_PROBLEM STATEMENT_:
Drop all pictures and repeat exactly the lines from the line holding "in_first: [149, 250]" through the end of the records.

(Saved entries)
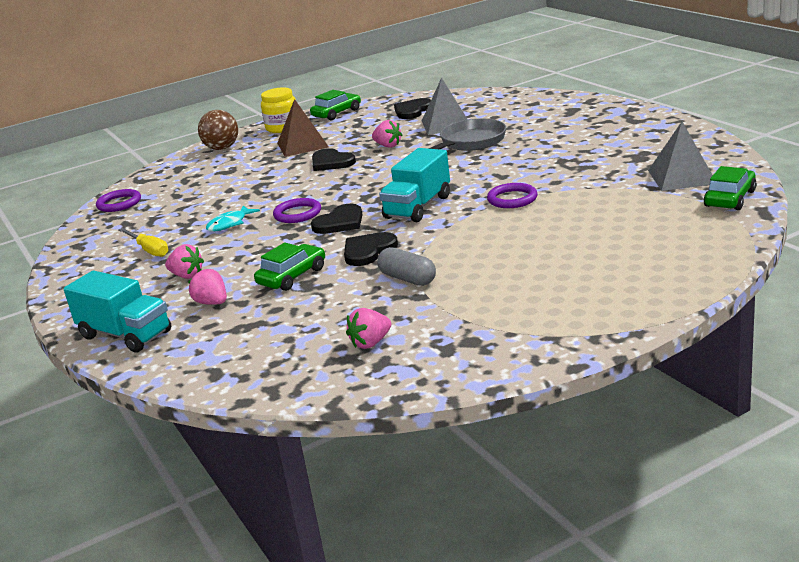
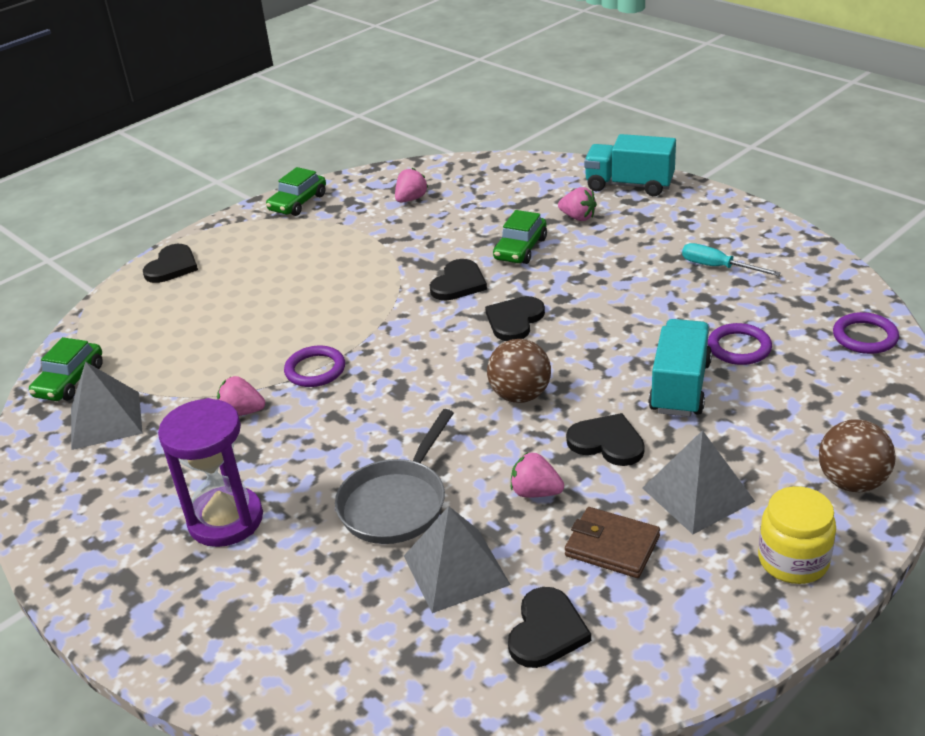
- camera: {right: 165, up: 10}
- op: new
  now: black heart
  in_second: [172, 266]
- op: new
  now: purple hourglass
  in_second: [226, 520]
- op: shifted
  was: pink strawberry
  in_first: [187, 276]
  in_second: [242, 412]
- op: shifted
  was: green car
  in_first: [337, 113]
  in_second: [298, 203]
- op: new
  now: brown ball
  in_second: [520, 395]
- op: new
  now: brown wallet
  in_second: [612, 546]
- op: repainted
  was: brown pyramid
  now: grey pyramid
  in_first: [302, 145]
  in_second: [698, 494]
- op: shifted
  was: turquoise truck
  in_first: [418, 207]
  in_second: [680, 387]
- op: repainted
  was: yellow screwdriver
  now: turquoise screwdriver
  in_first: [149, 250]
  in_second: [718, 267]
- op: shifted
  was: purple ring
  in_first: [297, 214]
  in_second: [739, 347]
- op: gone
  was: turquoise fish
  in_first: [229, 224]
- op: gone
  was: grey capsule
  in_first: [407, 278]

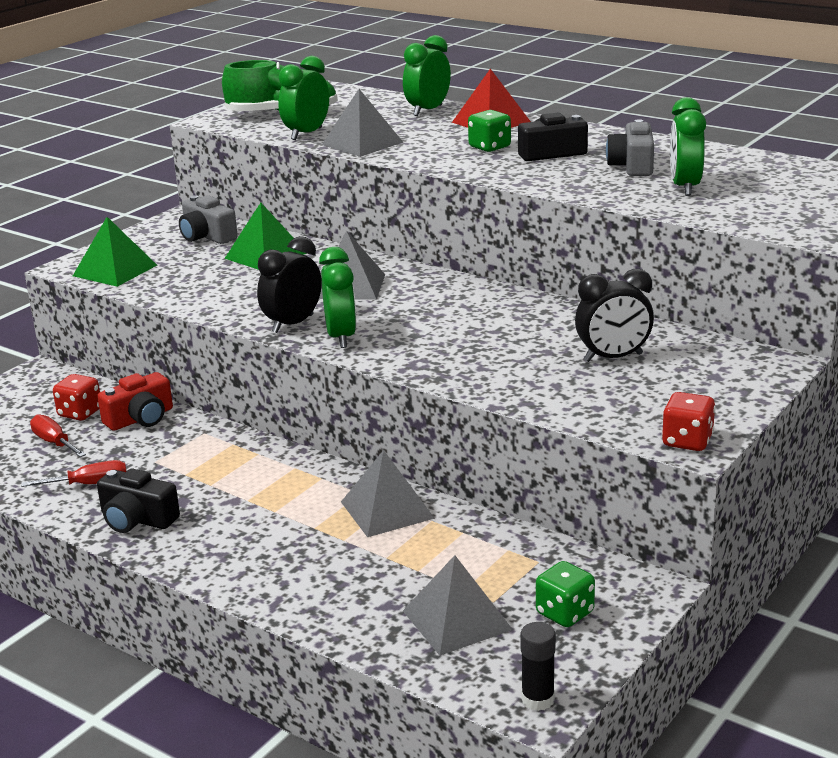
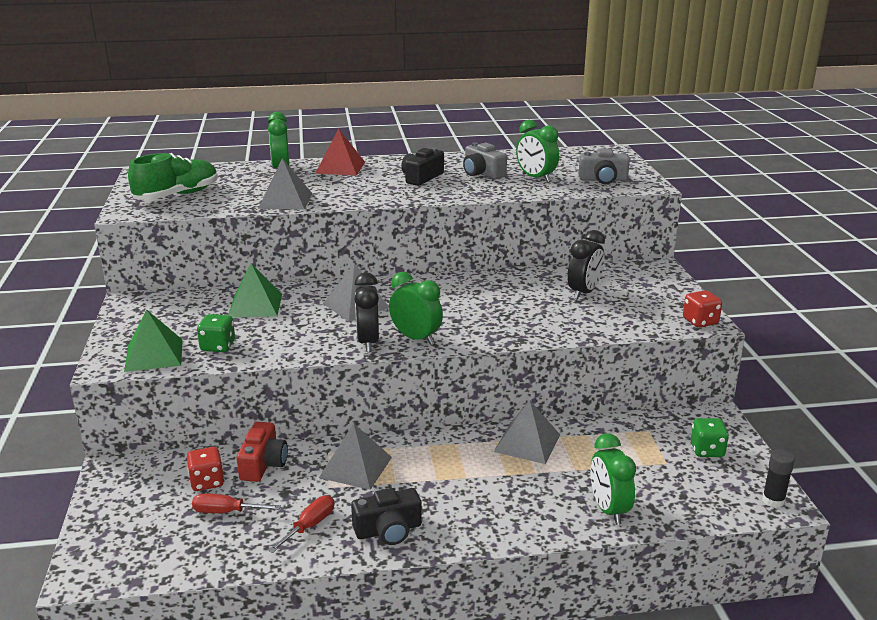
- camera: {right: -45, up: 0}
- op: shifted
  was: green dice
  in_first: [489, 147]
  in_second: [218, 346]
- op: shifted
  was: grey pyramid
  in_first: [457, 620]
  in_second: [356, 467]
- op: shifted
  was: grey camera
  in_first: [207, 236]
  in_second: [603, 180]
- op: shifted
  was: green clock
  in_first: [306, 134]
  in_second: [609, 509]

_TASK OUTPUT_:
  in_first: [149, 250]
  in_second: [718, 267]
- op: shifted
  was: purple ring
  in_first: [297, 214]
  in_second: [739, 347]
- op: gone
  was: turquoise fish
  in_first: [229, 224]
- op: gone
  was: grey capsule
  in_first: [407, 278]

- camera: {right: -45, up: 0}
- op: shifted
  was: green dice
  in_first: [489, 147]
  in_second: [218, 346]
- op: shifted
  was: grey pyramid
  in_first: [457, 620]
  in_second: [356, 467]
- op: shifted
  was: grey camera
  in_first: [207, 236]
  in_second: [603, 180]
- op: shifted
  was: green clock
  in_first: [306, 134]
  in_second: [609, 509]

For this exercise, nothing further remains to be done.